Exactly as they appear, print the line with "Q108: NPN (B" and each line after it through the end of the entries below; leave out pictures.

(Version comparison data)
● ● ● ● ● ● ●

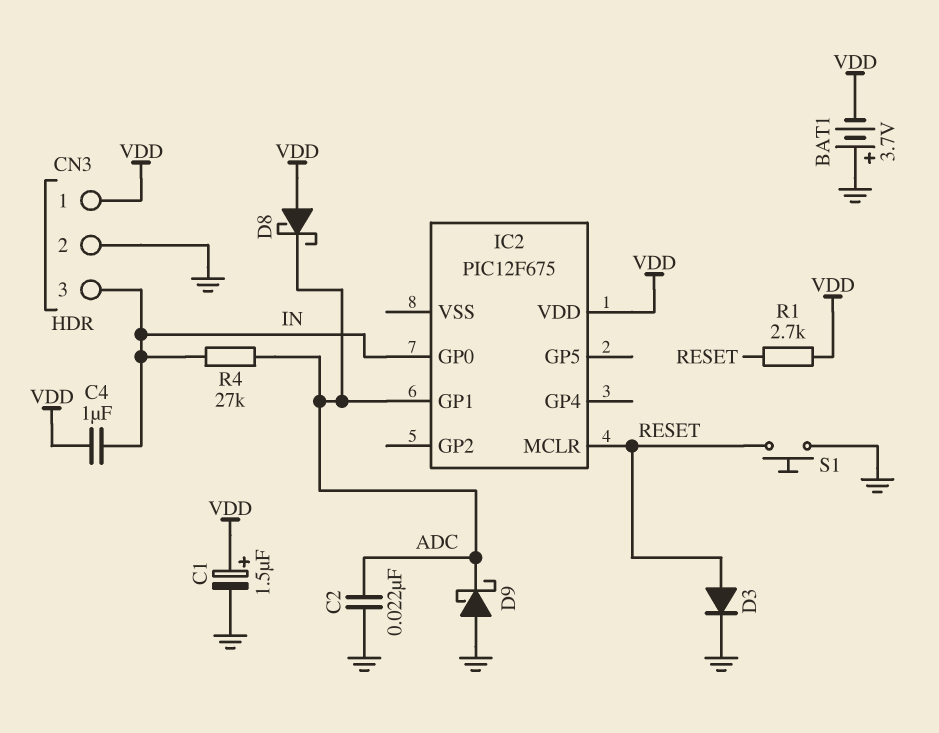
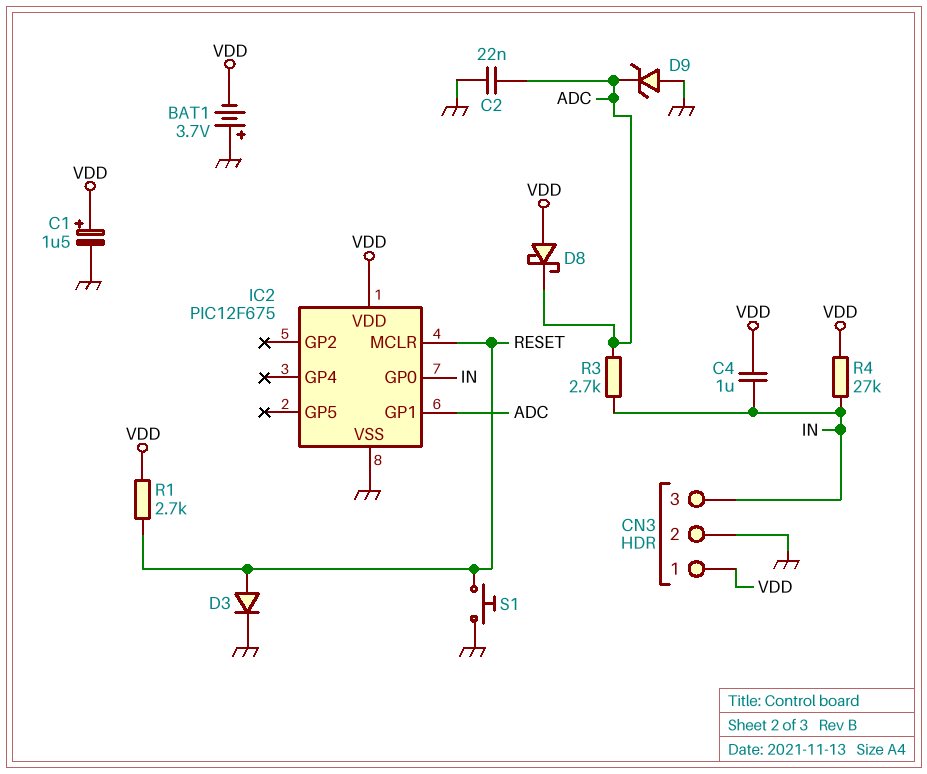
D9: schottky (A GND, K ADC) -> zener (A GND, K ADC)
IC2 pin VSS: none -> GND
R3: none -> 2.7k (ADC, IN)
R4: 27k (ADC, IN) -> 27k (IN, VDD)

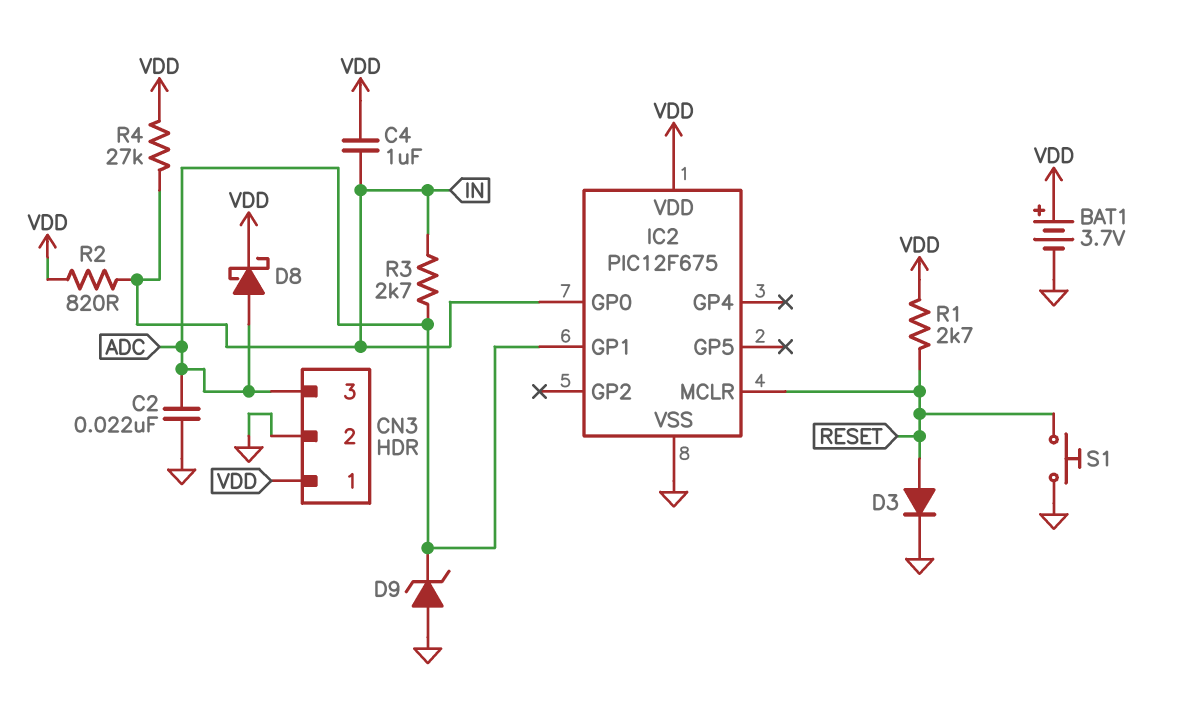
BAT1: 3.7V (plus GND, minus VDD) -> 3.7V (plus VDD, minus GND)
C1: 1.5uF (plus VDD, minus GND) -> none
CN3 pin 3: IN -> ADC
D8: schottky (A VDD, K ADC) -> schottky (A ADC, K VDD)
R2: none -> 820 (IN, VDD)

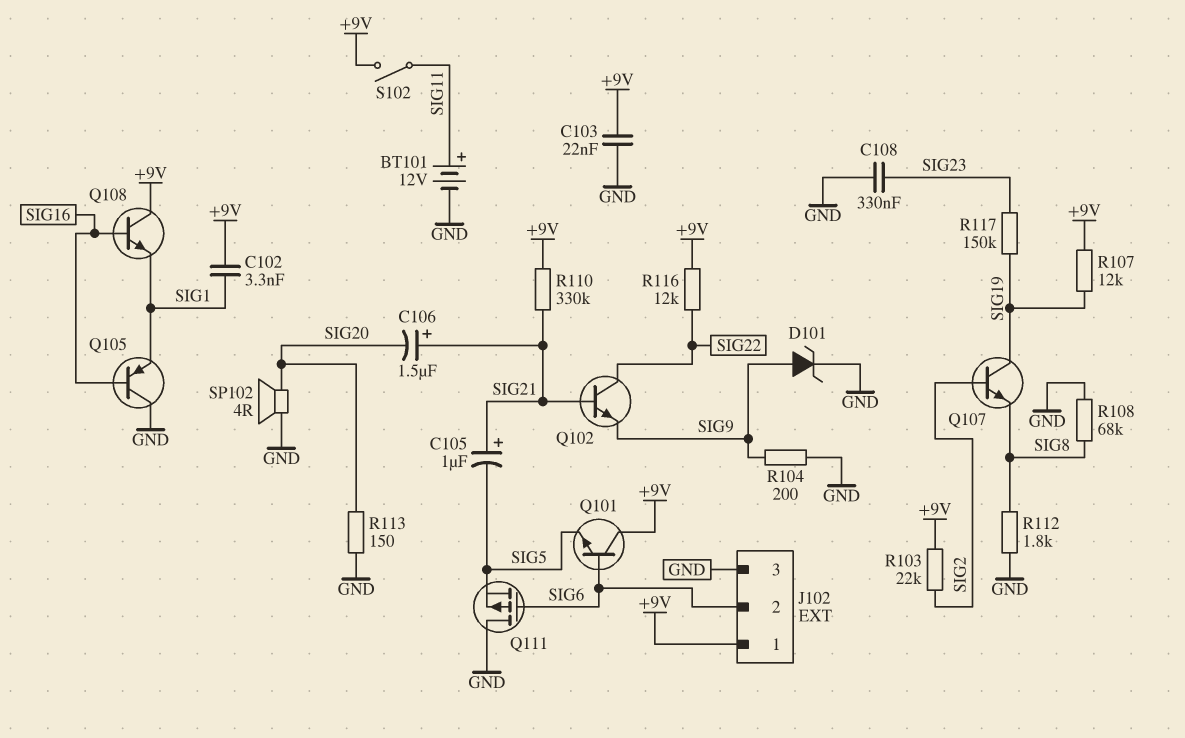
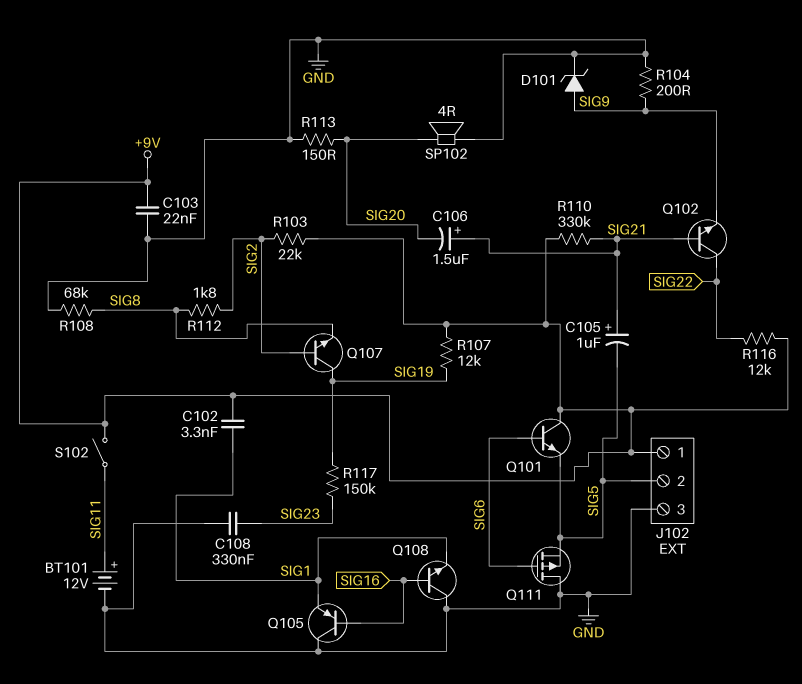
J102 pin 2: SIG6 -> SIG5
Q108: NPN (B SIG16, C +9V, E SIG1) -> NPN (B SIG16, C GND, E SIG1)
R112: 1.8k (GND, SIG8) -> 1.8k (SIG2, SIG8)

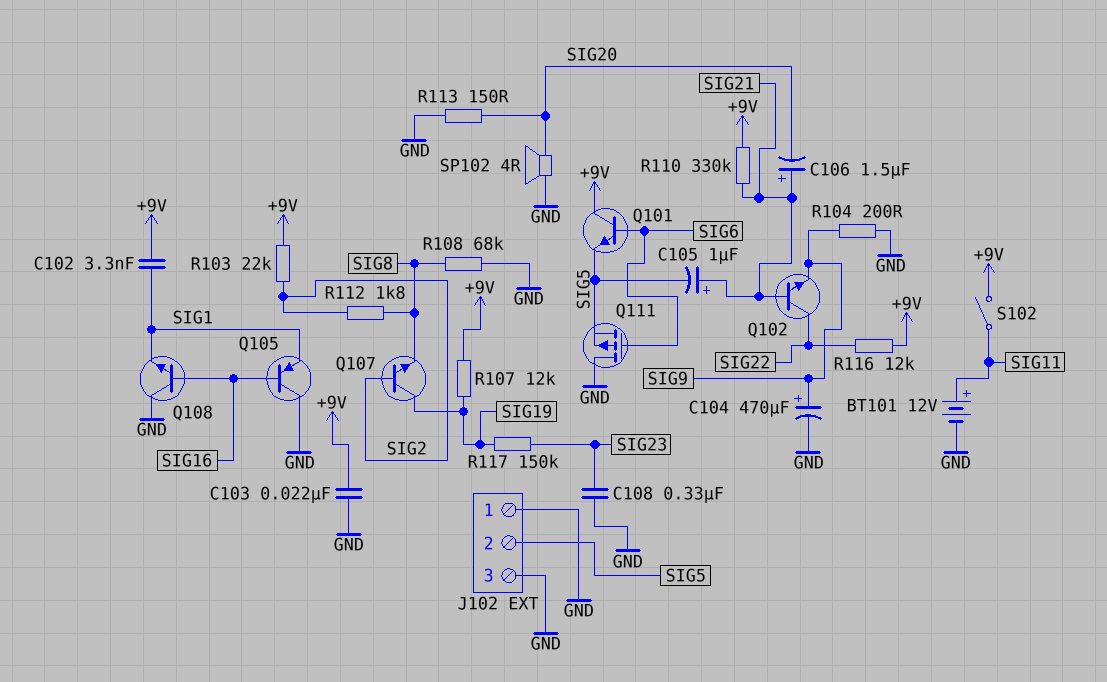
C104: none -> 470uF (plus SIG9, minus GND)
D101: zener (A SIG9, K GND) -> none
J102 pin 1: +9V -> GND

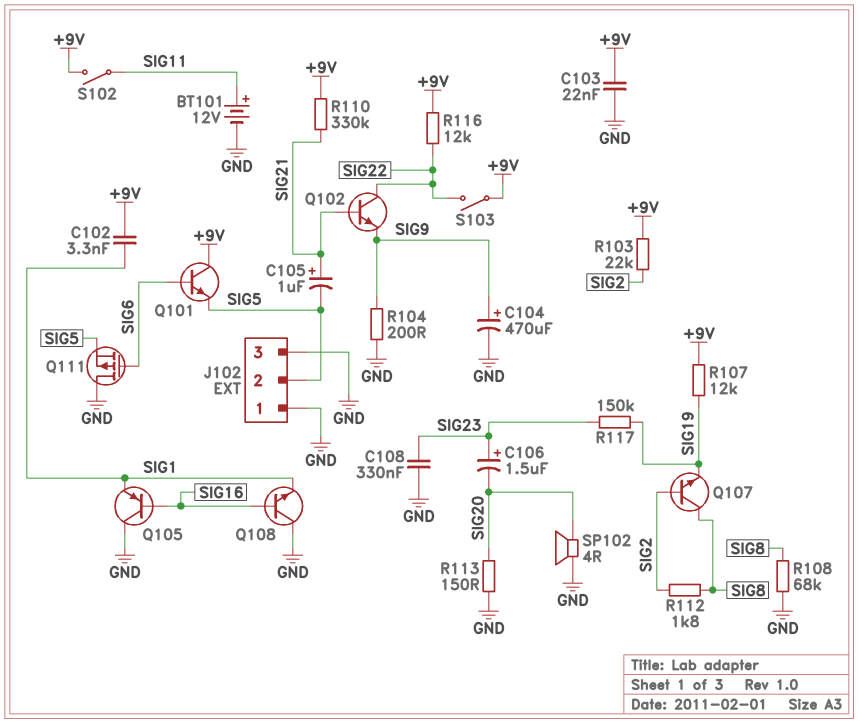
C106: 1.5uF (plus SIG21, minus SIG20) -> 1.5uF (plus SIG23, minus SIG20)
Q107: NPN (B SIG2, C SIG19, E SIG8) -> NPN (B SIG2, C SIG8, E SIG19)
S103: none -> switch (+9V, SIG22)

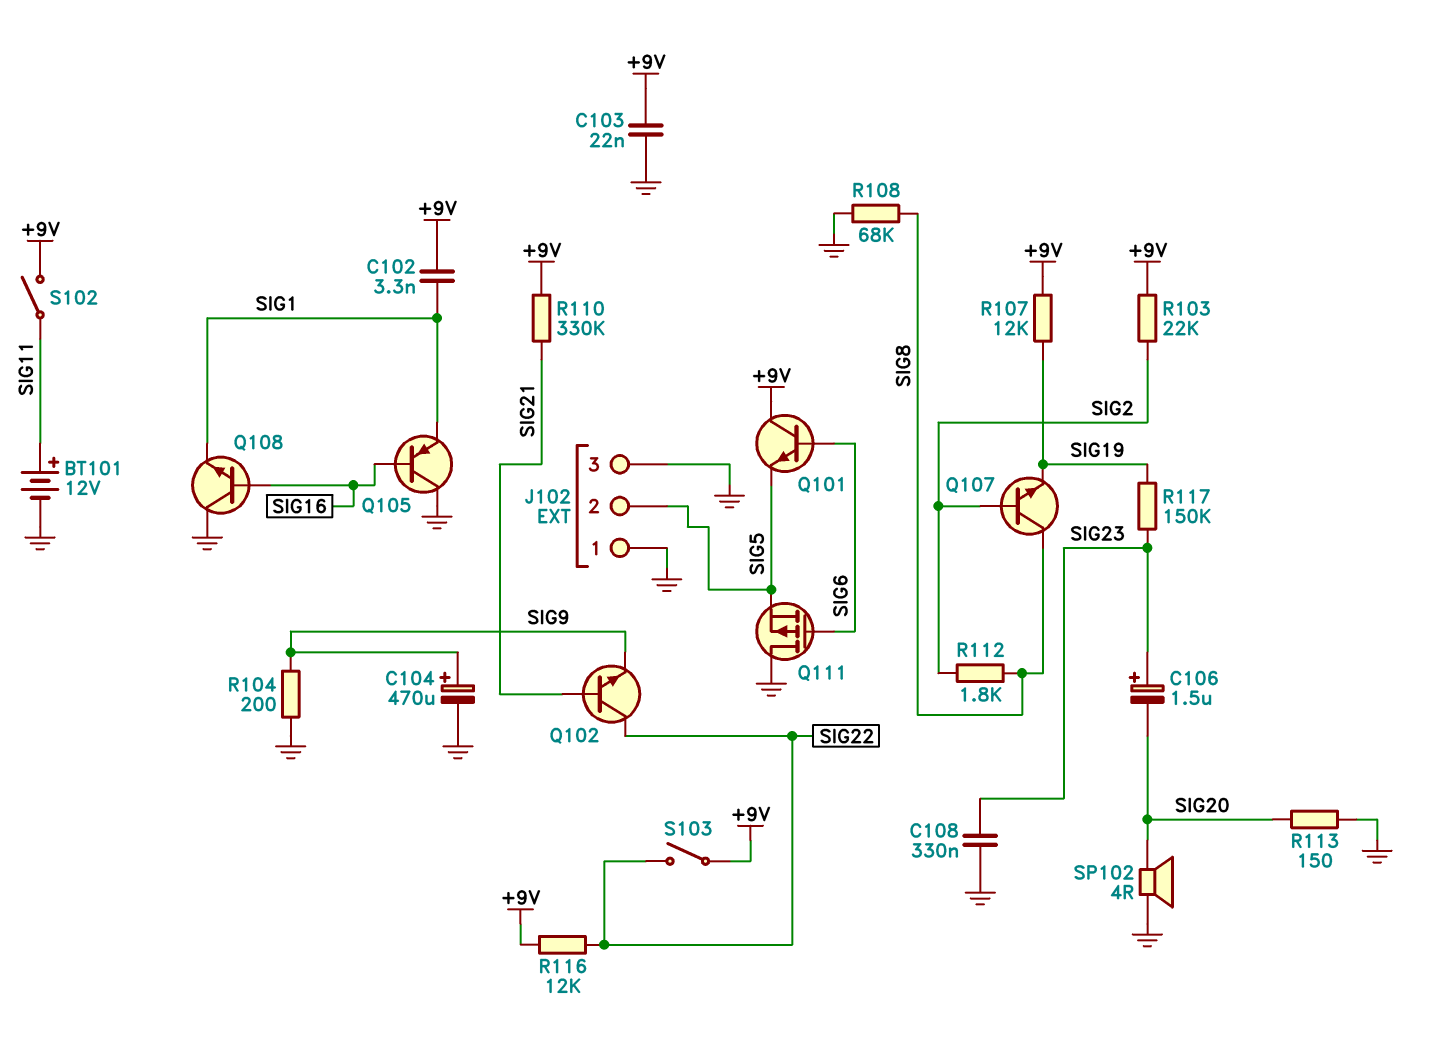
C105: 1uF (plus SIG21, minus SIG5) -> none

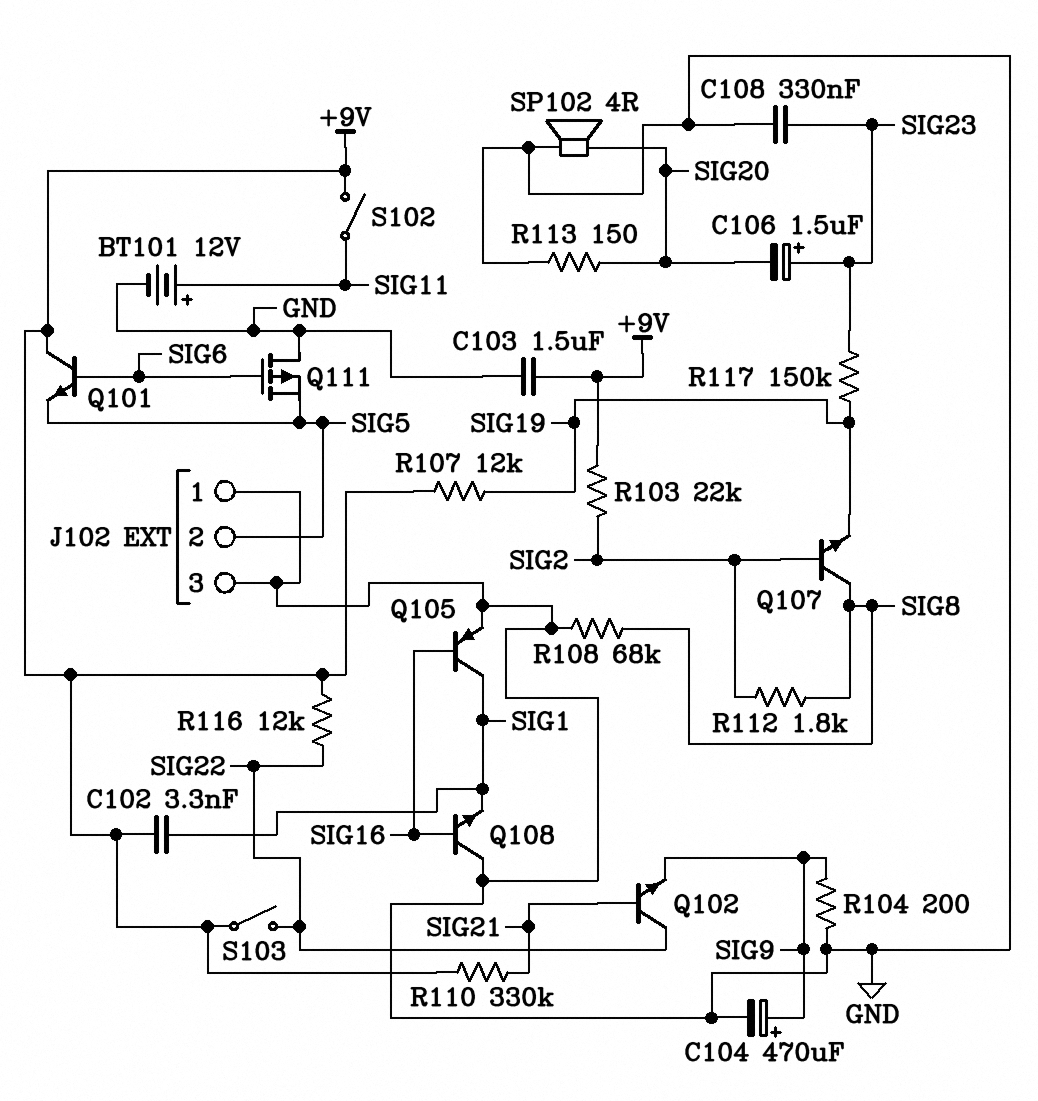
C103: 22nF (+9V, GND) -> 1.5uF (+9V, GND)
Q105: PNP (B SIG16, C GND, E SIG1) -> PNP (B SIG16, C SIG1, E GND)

● ● ● ● ● ● ●

# [Task result]
Q108: NPN (B SIG16, C +9V, E SIG1) -> NPN (B SIG16, C GND, E SIG1)
R112: 1.8k (GND, SIG8) -> 1.8k (SIG2, SIG8)

C104: none -> 470uF (plus SIG9, minus GND)
D101: zener (A SIG9, K GND) -> none
J102 pin 1: +9V -> GND

C106: 1.5uF (plus SIG21, minus SIG20) -> 1.5uF (plus SIG23, minus SIG20)
Q107: NPN (B SIG2, C SIG19, E SIG8) -> NPN (B SIG2, C SIG8, E SIG19)
S103: none -> switch (+9V, SIG22)

C105: 1uF (plus SIG21, minus SIG5) -> none

C103: 22nF (+9V, GND) -> 1.5uF (+9V, GND)
Q105: PNP (B SIG16, C GND, E SIG1) -> PNP (B SIG16, C SIG1, E GND)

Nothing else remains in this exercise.